=== DATA UNDER STUDY ===
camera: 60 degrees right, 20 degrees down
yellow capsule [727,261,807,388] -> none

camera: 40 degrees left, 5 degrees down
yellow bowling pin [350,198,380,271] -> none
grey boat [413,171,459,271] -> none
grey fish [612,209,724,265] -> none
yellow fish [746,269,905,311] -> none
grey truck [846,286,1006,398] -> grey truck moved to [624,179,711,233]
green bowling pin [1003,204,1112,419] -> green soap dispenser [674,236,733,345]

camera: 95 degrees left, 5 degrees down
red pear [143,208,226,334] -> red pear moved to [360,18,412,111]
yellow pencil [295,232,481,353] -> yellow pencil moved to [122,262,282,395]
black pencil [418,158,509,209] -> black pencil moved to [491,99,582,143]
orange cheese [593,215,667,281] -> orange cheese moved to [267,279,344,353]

---

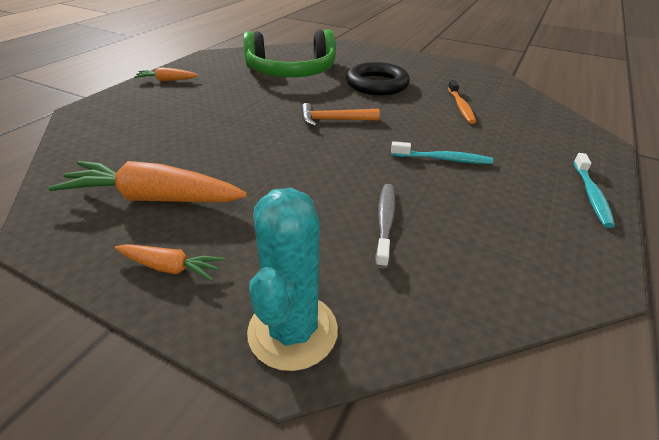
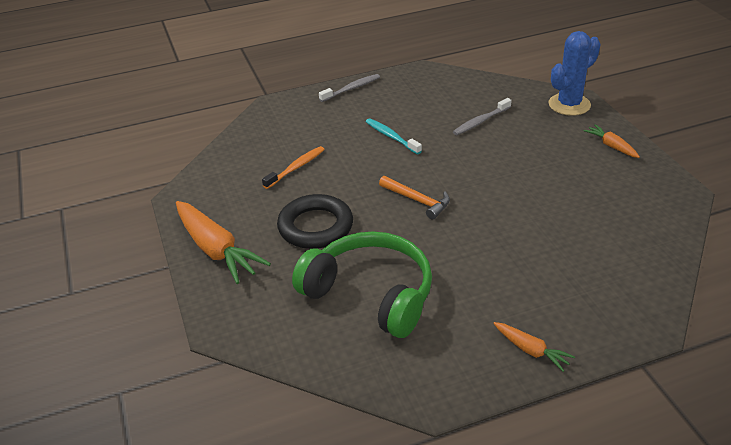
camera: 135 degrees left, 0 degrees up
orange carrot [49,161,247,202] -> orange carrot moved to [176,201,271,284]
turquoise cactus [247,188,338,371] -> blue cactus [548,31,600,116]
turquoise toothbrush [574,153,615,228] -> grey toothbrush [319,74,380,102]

---

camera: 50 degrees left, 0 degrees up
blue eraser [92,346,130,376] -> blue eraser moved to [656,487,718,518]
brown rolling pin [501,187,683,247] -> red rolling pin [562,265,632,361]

=== EXERCISE INSTRUCTIONS ===
Reproduce verbatim only the segment of the listing bounded by the line containing "camera: 40 degrees left, 5 degrees down" and the line containing "orange cheese [593,215,667,281]", with both boundary lines included.

=== OUTPUT OF THE TASK ===
camera: 40 degrees left, 5 degrees down
yellow bowling pin [350,198,380,271] -> none
grey boat [413,171,459,271] -> none
grey fish [612,209,724,265] -> none
yellow fish [746,269,905,311] -> none
grey truck [846,286,1006,398] -> grey truck moved to [624,179,711,233]
green bowling pin [1003,204,1112,419] -> green soap dispenser [674,236,733,345]

camera: 95 degrees left, 5 degrees down
red pear [143,208,226,334] -> red pear moved to [360,18,412,111]
yellow pencil [295,232,481,353] -> yellow pencil moved to [122,262,282,395]
black pencil [418,158,509,209] -> black pencil moved to [491,99,582,143]
orange cheese [593,215,667,281] -> orange cheese moved to [267,279,344,353]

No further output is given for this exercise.